Material supplied
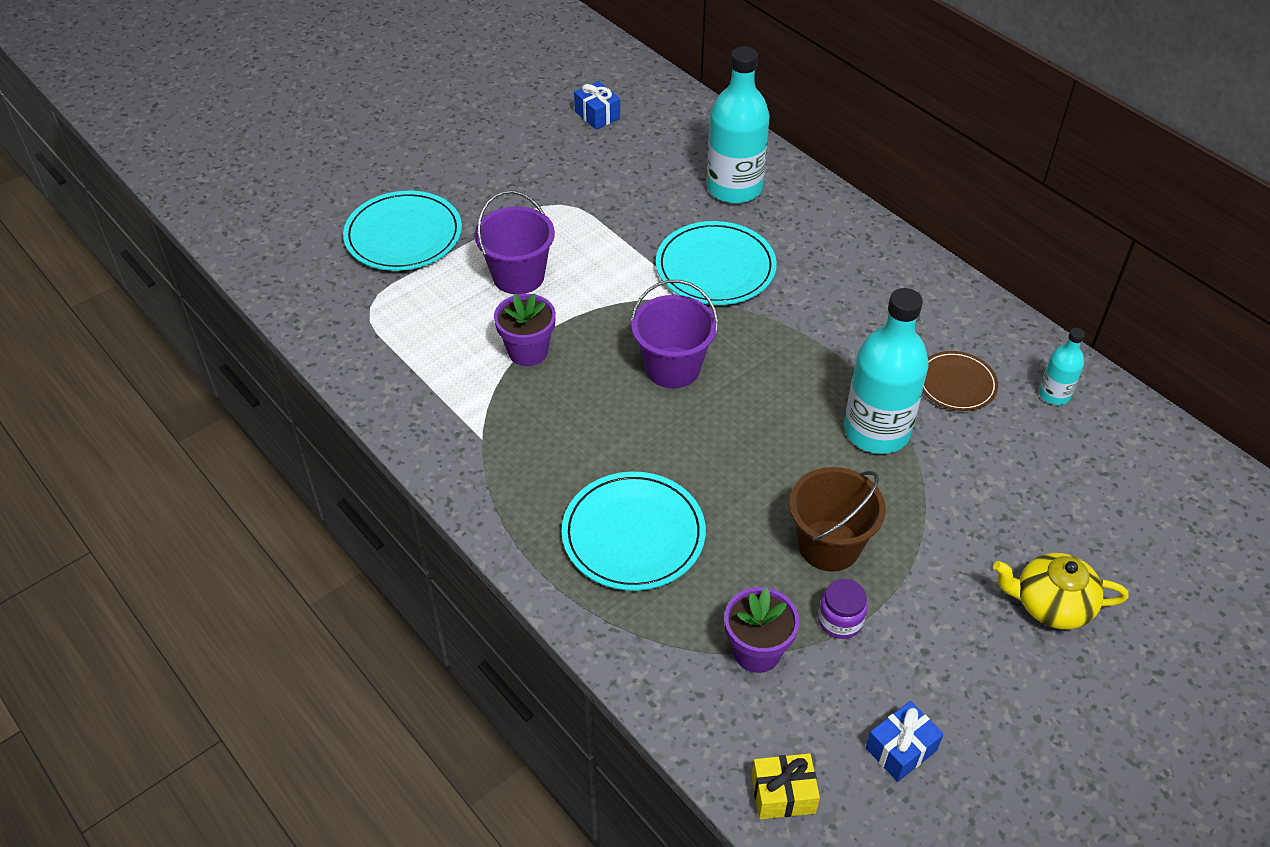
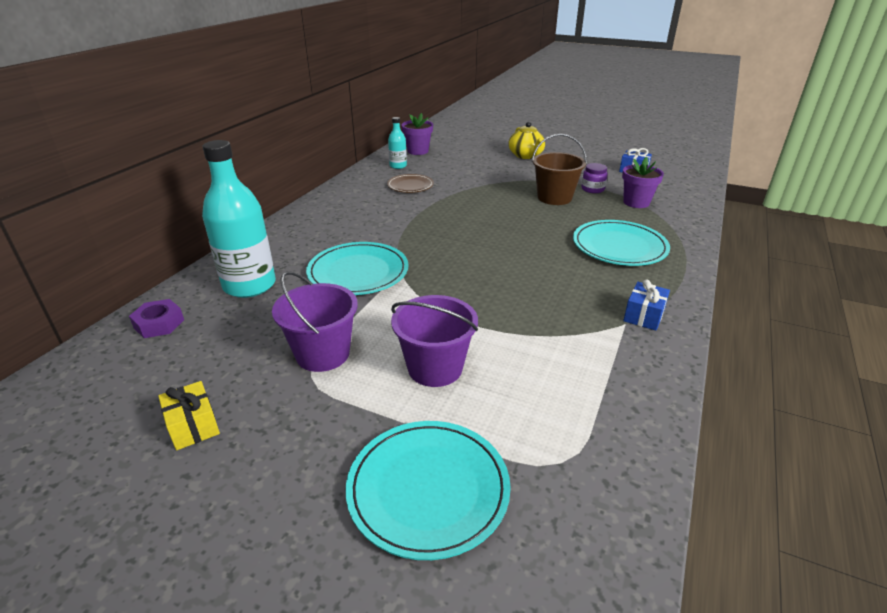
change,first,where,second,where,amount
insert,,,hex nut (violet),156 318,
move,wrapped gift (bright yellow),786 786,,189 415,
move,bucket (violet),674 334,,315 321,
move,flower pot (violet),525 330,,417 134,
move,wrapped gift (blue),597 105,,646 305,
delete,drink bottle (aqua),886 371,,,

Task description
Omit the pictures and write out the remaining data exactly.

Task output
change,first,where,second,where,amount
insert,,,hex nut (violet),156 318,
move,wrapped gift (bright yellow),786 786,,189 415,
move,bucket (violet),674 334,,315 321,
move,flower pot (violet),525 330,,417 134,
move,wrapped gift (blue),597 105,,646 305,
delete,drink bottle (aqua),886 371,,,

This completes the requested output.